ACTION ITEM: Please return exactly the lines from the one containing "none -> black brick G6:J6 level 1" through the end of the records, including both.
BEGIN
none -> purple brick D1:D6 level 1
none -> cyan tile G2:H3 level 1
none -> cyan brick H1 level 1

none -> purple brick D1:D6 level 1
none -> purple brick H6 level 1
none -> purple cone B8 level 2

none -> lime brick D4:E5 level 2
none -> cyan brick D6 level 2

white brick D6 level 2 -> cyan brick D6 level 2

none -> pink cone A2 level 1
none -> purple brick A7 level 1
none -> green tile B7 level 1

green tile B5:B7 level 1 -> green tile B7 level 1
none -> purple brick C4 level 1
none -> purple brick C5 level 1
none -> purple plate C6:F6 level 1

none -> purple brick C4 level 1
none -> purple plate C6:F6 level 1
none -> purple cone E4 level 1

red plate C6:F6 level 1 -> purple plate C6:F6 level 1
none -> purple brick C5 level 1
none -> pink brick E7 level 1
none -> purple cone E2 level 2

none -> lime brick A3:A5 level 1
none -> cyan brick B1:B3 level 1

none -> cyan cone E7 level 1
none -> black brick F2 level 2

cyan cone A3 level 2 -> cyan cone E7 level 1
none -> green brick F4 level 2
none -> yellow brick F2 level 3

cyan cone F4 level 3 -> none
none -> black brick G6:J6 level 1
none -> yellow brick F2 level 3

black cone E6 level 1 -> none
END
TASK RESPONSE:
none -> black brick G6:J6 level 1
none -> yellow brick F2 level 3

black cone E6 level 1 -> none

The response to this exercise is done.